- Opening Delimiter -

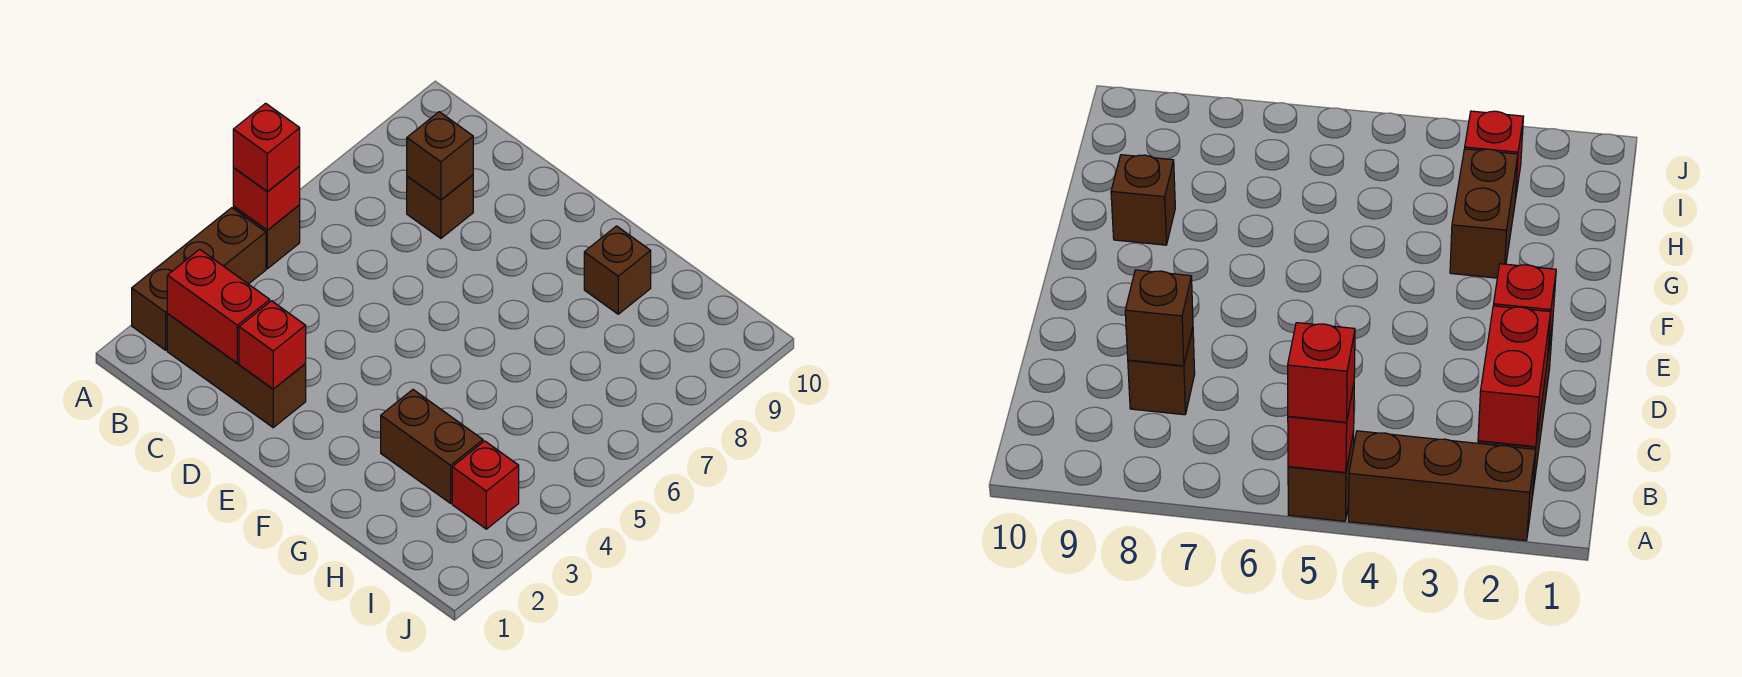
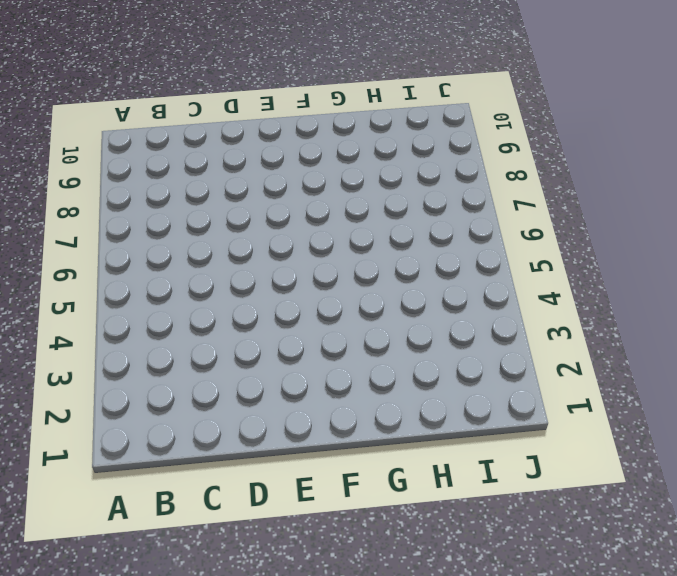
none -> brown brick A2:A4 level 1
none -> brown brick A5 level 1
none -> brown brick B2:D2 level 1

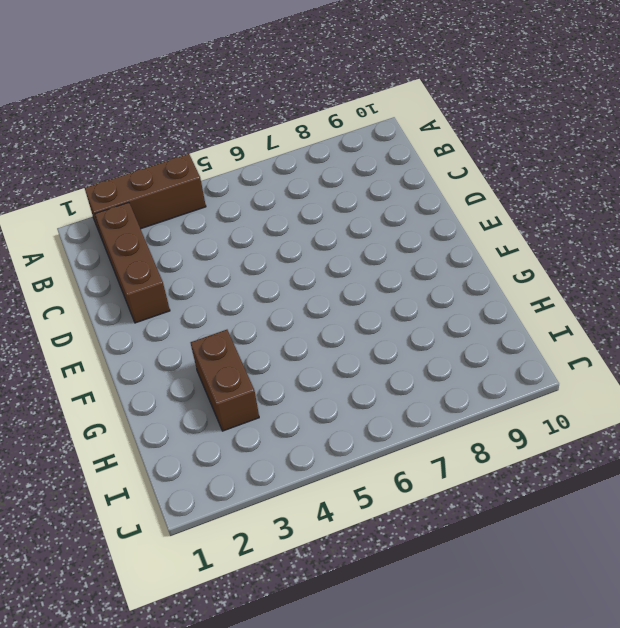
none -> brown brick A5 level 1
none -> brown brick C8 level 1
none -> brown brick G9 level 1

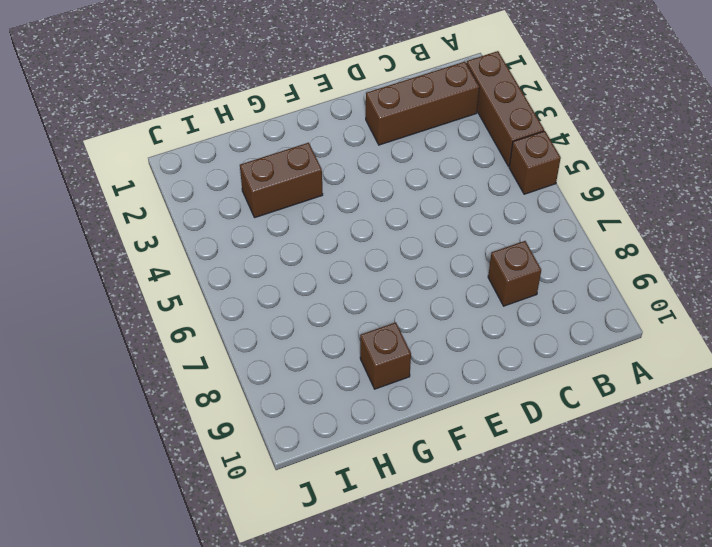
none -> red brick I3 level 1
none -> red brick A5 level 2
none -> red brick B2:C2 level 2

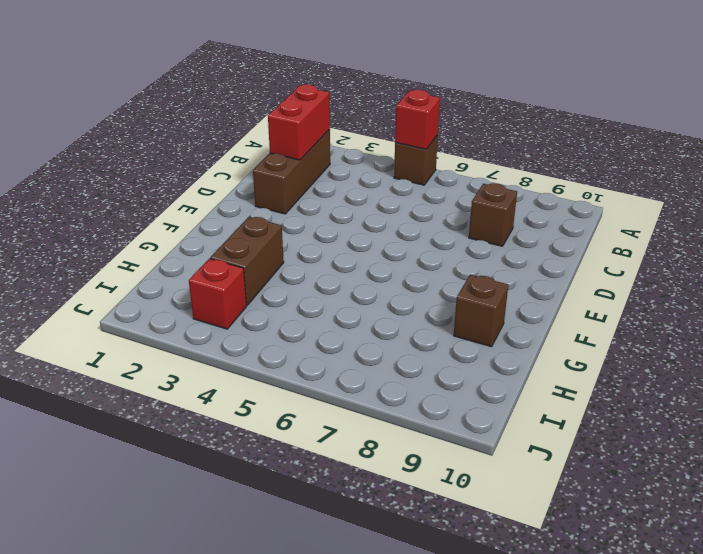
none -> brown brick A2:A4 level 1
none -> brown brick C8 level 2
none -> red brick D2 level 2

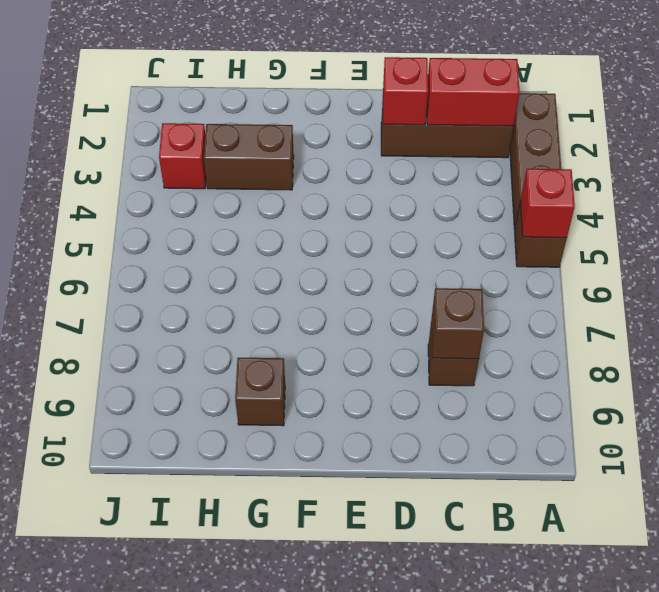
none -> red brick A5 level 3

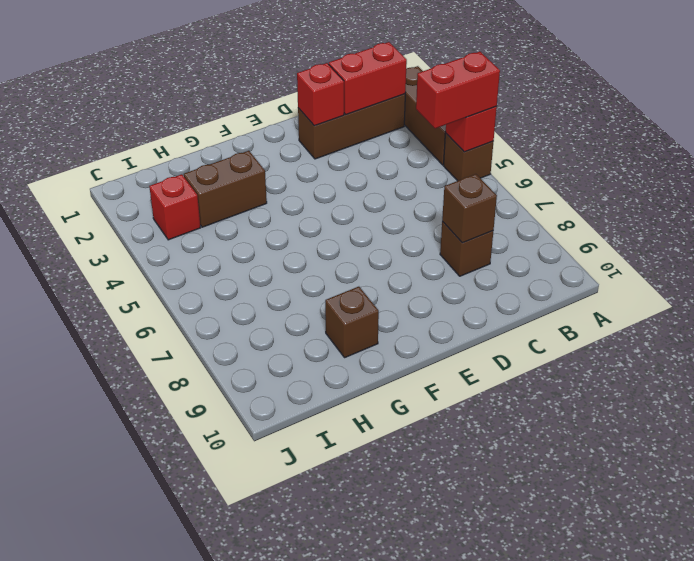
red brick A5:B5 level 3 -> red brick A5 level 3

- Closing Delimiter -

- Work item -
To complete the exercise, return the listing above exactly and omit its pictures.

- Exercise solution -
none -> brown brick A2:A4 level 1
none -> brown brick A5 level 1
none -> brown brick B2:D2 level 1

none -> brown brick A5 level 1
none -> brown brick C8 level 1
none -> brown brick G9 level 1

none -> red brick I3 level 1
none -> red brick A5 level 2
none -> red brick B2:C2 level 2

none -> brown brick A2:A4 level 1
none -> brown brick C8 level 2
none -> red brick D2 level 2

none -> red brick A5 level 3

red brick A5:B5 level 3 -> red brick A5 level 3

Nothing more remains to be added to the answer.